======== Recorded information

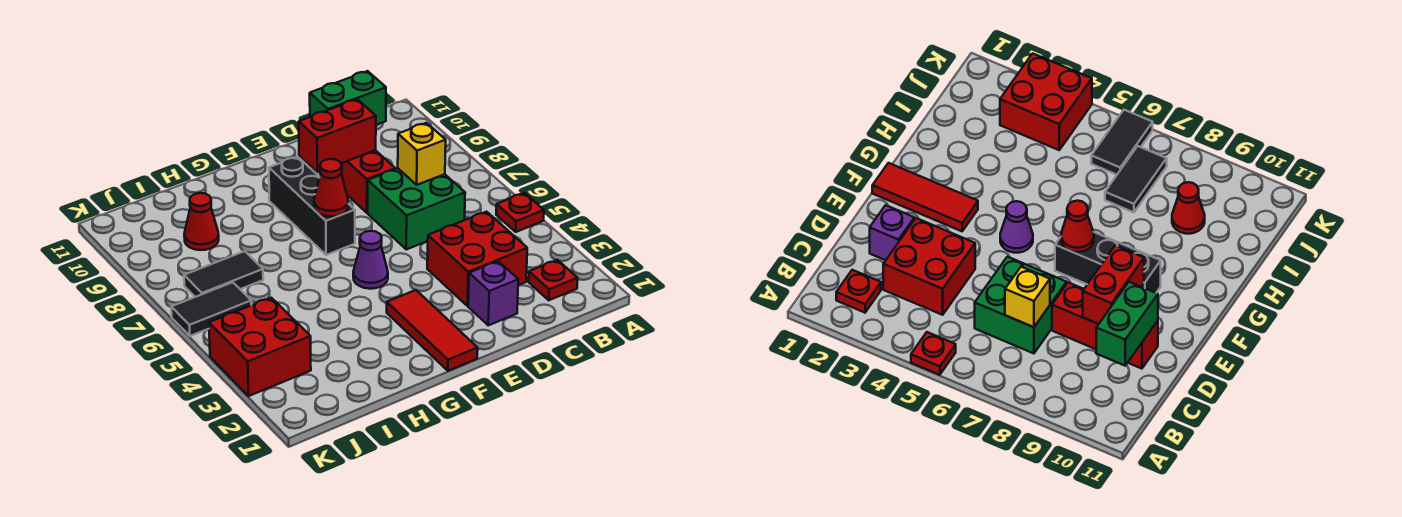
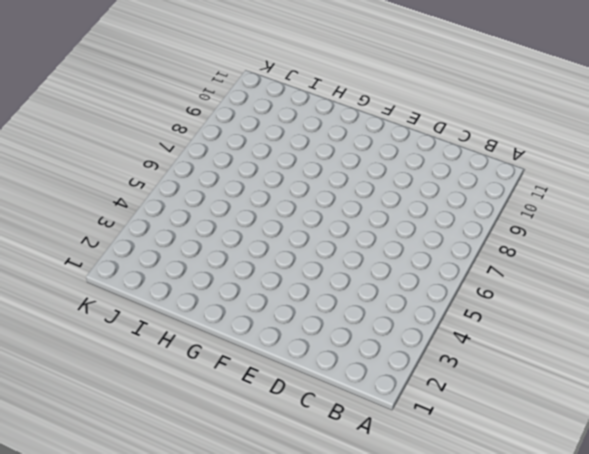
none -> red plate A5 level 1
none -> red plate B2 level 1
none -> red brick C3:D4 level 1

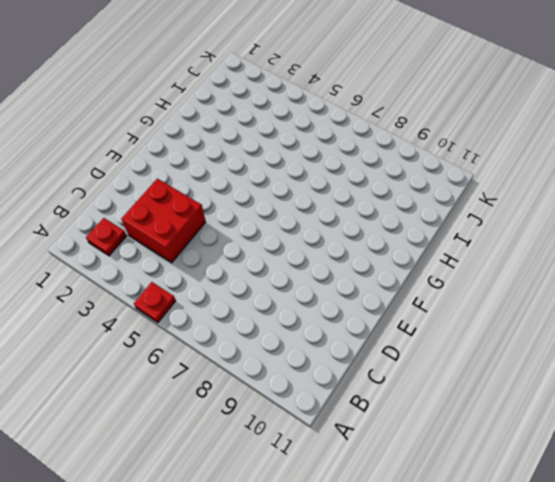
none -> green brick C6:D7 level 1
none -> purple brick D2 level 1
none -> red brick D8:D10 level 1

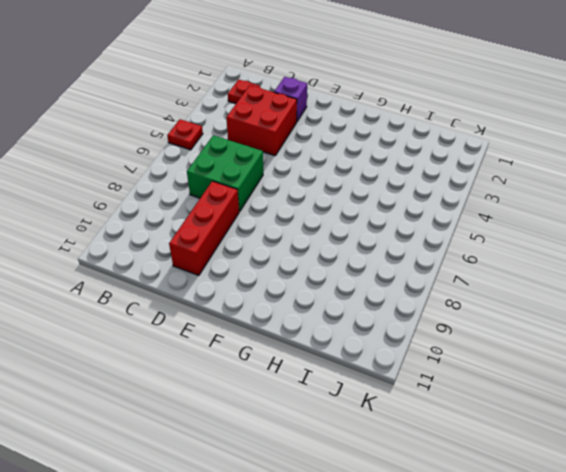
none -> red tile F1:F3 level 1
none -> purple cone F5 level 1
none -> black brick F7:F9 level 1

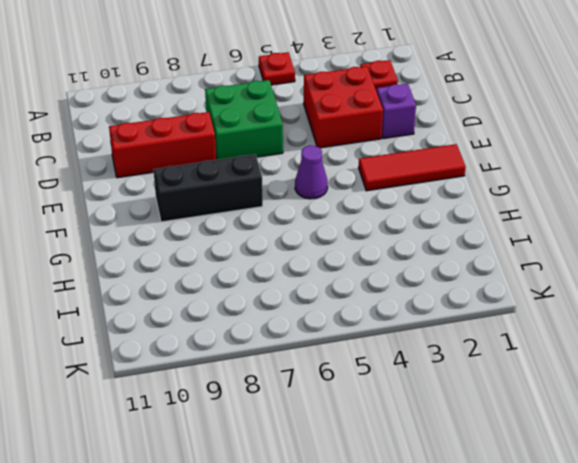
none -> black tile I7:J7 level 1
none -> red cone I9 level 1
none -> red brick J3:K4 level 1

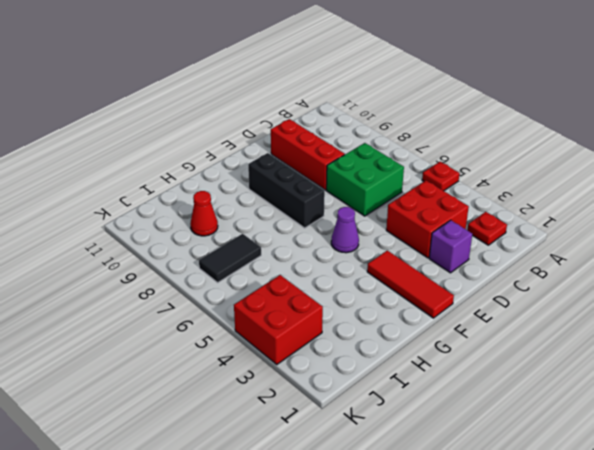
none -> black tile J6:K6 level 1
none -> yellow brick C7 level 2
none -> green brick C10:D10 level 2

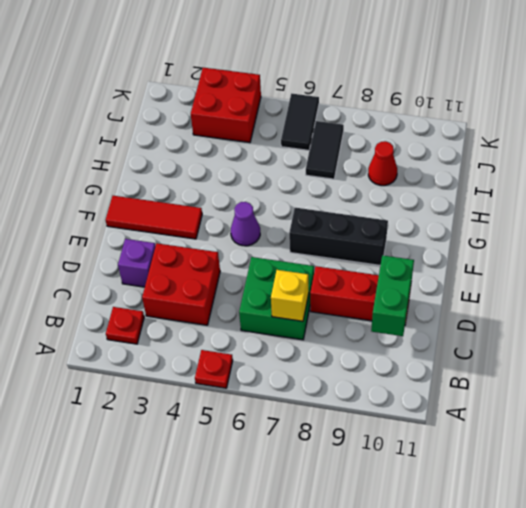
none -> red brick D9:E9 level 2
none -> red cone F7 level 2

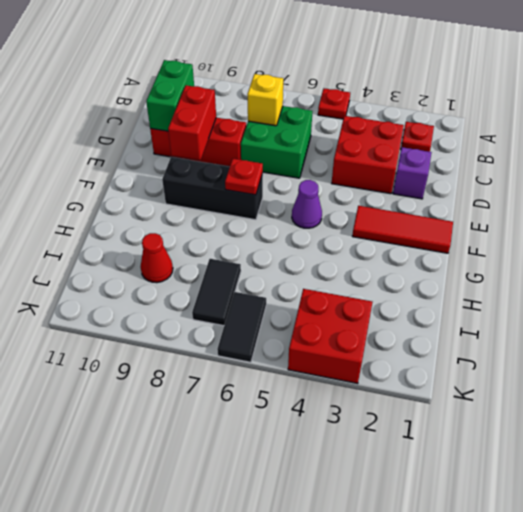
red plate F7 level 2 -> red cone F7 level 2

================

_Aim of the task:_
Please transcribe exactly the line containing "none -> red brick J3:K4 level 1" and every later line through the end of the records above, omitting pictures.

_Exercise answer:_
none -> red brick J3:K4 level 1

none -> black tile J6:K6 level 1
none -> yellow brick C7 level 2
none -> green brick C10:D10 level 2

none -> red brick D9:E9 level 2
none -> red cone F7 level 2

red plate F7 level 2 -> red cone F7 level 2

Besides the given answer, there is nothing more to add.